:: DIRECTIONS FOR THIS TASK ::
The lines that make up this material should each be returned exactly.

:: DATA TO EXAMINE ::
========================================================================
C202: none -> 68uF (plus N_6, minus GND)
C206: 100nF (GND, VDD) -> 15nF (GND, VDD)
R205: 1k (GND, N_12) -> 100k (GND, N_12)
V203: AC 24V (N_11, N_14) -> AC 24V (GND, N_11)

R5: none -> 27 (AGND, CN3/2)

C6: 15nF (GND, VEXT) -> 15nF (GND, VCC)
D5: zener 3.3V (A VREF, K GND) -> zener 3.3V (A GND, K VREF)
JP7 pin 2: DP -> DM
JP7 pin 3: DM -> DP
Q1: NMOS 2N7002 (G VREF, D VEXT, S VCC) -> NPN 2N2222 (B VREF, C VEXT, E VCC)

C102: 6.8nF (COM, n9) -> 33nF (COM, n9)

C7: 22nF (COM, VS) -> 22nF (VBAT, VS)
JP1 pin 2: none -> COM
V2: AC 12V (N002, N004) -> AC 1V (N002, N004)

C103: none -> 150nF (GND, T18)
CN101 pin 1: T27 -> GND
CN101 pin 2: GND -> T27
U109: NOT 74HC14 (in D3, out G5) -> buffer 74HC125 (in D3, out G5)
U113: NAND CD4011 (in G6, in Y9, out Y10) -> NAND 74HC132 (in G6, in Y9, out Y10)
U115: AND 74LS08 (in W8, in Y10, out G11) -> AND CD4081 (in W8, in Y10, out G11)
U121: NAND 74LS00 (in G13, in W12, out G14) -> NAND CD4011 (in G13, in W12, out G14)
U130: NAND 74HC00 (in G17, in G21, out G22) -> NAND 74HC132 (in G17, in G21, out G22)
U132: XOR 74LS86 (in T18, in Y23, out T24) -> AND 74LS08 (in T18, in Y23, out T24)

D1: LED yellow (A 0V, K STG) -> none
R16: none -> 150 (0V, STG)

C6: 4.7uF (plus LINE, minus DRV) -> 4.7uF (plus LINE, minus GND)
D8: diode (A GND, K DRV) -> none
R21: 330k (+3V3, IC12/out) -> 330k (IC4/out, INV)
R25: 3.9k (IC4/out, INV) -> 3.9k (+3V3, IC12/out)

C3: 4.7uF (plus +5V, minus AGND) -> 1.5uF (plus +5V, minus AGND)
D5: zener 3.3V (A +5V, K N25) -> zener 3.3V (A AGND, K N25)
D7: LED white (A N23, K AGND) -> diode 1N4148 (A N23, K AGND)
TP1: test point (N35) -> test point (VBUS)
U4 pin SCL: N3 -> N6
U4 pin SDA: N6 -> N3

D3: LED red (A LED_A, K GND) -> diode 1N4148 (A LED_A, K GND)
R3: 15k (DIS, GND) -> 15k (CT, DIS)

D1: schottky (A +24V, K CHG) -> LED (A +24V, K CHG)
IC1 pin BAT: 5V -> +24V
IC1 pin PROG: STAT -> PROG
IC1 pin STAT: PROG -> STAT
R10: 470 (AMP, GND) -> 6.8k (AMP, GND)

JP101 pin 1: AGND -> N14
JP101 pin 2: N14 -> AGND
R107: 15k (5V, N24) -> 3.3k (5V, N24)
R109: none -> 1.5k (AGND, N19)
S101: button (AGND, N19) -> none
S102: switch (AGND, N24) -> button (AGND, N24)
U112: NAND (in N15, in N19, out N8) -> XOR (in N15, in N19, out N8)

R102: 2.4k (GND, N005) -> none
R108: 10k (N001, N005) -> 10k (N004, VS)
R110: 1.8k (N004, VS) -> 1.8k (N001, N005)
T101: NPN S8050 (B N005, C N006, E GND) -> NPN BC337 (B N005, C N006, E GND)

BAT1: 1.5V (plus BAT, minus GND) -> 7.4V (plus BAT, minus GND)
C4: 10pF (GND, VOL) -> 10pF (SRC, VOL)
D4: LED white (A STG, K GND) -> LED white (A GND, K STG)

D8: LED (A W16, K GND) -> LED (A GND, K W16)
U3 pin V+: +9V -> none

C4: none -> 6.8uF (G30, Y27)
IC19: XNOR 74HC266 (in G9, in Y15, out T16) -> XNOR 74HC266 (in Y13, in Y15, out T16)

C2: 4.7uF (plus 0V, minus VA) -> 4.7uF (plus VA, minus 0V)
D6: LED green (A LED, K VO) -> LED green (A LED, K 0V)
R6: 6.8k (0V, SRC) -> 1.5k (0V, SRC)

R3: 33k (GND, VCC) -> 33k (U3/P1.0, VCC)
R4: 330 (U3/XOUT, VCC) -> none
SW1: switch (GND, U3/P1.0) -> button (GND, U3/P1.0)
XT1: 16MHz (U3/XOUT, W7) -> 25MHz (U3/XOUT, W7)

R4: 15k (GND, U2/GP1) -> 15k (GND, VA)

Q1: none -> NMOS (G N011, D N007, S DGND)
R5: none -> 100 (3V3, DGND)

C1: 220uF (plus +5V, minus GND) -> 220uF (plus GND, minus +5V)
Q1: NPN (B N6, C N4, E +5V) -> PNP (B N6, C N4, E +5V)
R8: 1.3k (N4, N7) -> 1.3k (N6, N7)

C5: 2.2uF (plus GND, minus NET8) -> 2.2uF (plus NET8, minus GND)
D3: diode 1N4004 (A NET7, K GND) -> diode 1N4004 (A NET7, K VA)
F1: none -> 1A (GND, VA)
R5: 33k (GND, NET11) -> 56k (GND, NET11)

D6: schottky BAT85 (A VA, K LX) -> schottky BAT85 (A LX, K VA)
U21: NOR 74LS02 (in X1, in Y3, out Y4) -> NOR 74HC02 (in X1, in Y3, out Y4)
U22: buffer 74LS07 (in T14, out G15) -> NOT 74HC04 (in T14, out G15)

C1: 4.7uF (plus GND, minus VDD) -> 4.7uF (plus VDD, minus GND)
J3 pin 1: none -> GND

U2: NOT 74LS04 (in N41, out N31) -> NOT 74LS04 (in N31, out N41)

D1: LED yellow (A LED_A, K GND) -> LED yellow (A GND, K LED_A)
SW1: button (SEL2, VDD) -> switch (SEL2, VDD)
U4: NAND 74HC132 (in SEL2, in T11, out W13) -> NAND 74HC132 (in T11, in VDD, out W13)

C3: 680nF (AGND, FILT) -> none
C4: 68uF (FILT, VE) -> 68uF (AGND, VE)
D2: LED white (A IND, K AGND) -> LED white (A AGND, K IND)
========================================================================
:: THE ANSWER ::
C202: none -> 68uF (plus N_6, minus GND)
C206: 100nF (GND, VDD) -> 15nF (GND, VDD)
R205: 1k (GND, N_12) -> 100k (GND, N_12)
V203: AC 24V (N_11, N_14) -> AC 24V (GND, N_11)

R5: none -> 27 (AGND, CN3/2)

C6: 15nF (GND, VEXT) -> 15nF (GND, VCC)
D5: zener 3.3V (A VREF, K GND) -> zener 3.3V (A GND, K VREF)
JP7 pin 2: DP -> DM
JP7 pin 3: DM -> DP
Q1: NMOS 2N7002 (G VREF, D VEXT, S VCC) -> NPN 2N2222 (B VREF, C VEXT, E VCC)

C102: 6.8nF (COM, n9) -> 33nF (COM, n9)

C7: 22nF (COM, VS) -> 22nF (VBAT, VS)
JP1 pin 2: none -> COM
V2: AC 12V (N002, N004) -> AC 1V (N002, N004)

C103: none -> 150nF (GND, T18)
CN101 pin 1: T27 -> GND
CN101 pin 2: GND -> T27
U109: NOT 74HC14 (in D3, out G5) -> buffer 74HC125 (in D3, out G5)
U113: NAND CD4011 (in G6, in Y9, out Y10) -> NAND 74HC132 (in G6, in Y9, out Y10)
U115: AND 74LS08 (in W8, in Y10, out G11) -> AND CD4081 (in W8, in Y10, out G11)
U121: NAND 74LS00 (in G13, in W12, out G14) -> NAND CD4011 (in G13, in W12, out G14)
U130: NAND 74HC00 (in G17, in G21, out G22) -> NAND 74HC132 (in G17, in G21, out G22)
U132: XOR 74LS86 (in T18, in Y23, out T24) -> AND 74LS08 (in T18, in Y23, out T24)

D1: LED yellow (A 0V, K STG) -> none
R16: none -> 150 (0V, STG)

C6: 4.7uF (plus LINE, minus DRV) -> 4.7uF (plus LINE, minus GND)
D8: diode (A GND, K DRV) -> none
R21: 330k (+3V3, IC12/out) -> 330k (IC4/out, INV)
R25: 3.9k (IC4/out, INV) -> 3.9k (+3V3, IC12/out)

C3: 4.7uF (plus +5V, minus AGND) -> 1.5uF (plus +5V, minus AGND)
D5: zener 3.3V (A +5V, K N25) -> zener 3.3V (A AGND, K N25)
D7: LED white (A N23, K AGND) -> diode 1N4148 (A N23, K AGND)
TP1: test point (N35) -> test point (VBUS)
U4 pin SCL: N3 -> N6
U4 pin SDA: N6 -> N3

D3: LED red (A LED_A, K GND) -> diode 1N4148 (A LED_A, K GND)
R3: 15k (DIS, GND) -> 15k (CT, DIS)

D1: schottky (A +24V, K CHG) -> LED (A +24V, K CHG)
IC1 pin BAT: 5V -> +24V
IC1 pin PROG: STAT -> PROG
IC1 pin STAT: PROG -> STAT
R10: 470 (AMP, GND) -> 6.8k (AMP, GND)

JP101 pin 1: AGND -> N14
JP101 pin 2: N14 -> AGND
R107: 15k (5V, N24) -> 3.3k (5V, N24)
R109: none -> 1.5k (AGND, N19)
S101: button (AGND, N19) -> none
S102: switch (AGND, N24) -> button (AGND, N24)
U112: NAND (in N15, in N19, out N8) -> XOR (in N15, in N19, out N8)

R102: 2.4k (GND, N005) -> none
R108: 10k (N001, N005) -> 10k (N004, VS)
R110: 1.8k (N004, VS) -> 1.8k (N001, N005)
T101: NPN S8050 (B N005, C N006, E GND) -> NPN BC337 (B N005, C N006, E GND)

BAT1: 1.5V (plus BAT, minus GND) -> 7.4V (plus BAT, minus GND)
C4: 10pF (GND, VOL) -> 10pF (SRC, VOL)
D4: LED white (A STG, K GND) -> LED white (A GND, K STG)

D8: LED (A W16, K GND) -> LED (A GND, K W16)
U3 pin V+: +9V -> none

C4: none -> 6.8uF (G30, Y27)
IC19: XNOR 74HC266 (in G9, in Y15, out T16) -> XNOR 74HC266 (in Y13, in Y15, out T16)

C2: 4.7uF (plus 0V, minus VA) -> 4.7uF (plus VA, minus 0V)
D6: LED green (A LED, K VO) -> LED green (A LED, K 0V)
R6: 6.8k (0V, SRC) -> 1.5k (0V, SRC)

R3: 33k (GND, VCC) -> 33k (U3/P1.0, VCC)
R4: 330 (U3/XOUT, VCC) -> none
SW1: switch (GND, U3/P1.0) -> button (GND, U3/P1.0)
XT1: 16MHz (U3/XOUT, W7) -> 25MHz (U3/XOUT, W7)

R4: 15k (GND, U2/GP1) -> 15k (GND, VA)

Q1: none -> NMOS (G N011, D N007, S DGND)
R5: none -> 100 (3V3, DGND)

C1: 220uF (plus +5V, minus GND) -> 220uF (plus GND, minus +5V)
Q1: NPN (B N6, C N4, E +5V) -> PNP (B N6, C N4, E +5V)
R8: 1.3k (N4, N7) -> 1.3k (N6, N7)

C5: 2.2uF (plus GND, minus NET8) -> 2.2uF (plus NET8, minus GND)
D3: diode 1N4004 (A NET7, K GND) -> diode 1N4004 (A NET7, K VA)
F1: none -> 1A (GND, VA)
R5: 33k (GND, NET11) -> 56k (GND, NET11)

D6: schottky BAT85 (A VA, K LX) -> schottky BAT85 (A LX, K VA)
U21: NOR 74LS02 (in X1, in Y3, out Y4) -> NOR 74HC02 (in X1, in Y3, out Y4)
U22: buffer 74LS07 (in T14, out G15) -> NOT 74HC04 (in T14, out G15)

C1: 4.7uF (plus GND, minus VDD) -> 4.7uF (plus VDD, minus GND)
J3 pin 1: none -> GND

U2: NOT 74LS04 (in N41, out N31) -> NOT 74LS04 (in N31, out N41)

D1: LED yellow (A LED_A, K GND) -> LED yellow (A GND, K LED_A)
SW1: button (SEL2, VDD) -> switch (SEL2, VDD)
U4: NAND 74HC132 (in SEL2, in T11, out W13) -> NAND 74HC132 (in T11, in VDD, out W13)

C3: 680nF (AGND, FILT) -> none
C4: 68uF (FILT, VE) -> 68uF (AGND, VE)
D2: LED white (A IND, K AGND) -> LED white (A AGND, K IND)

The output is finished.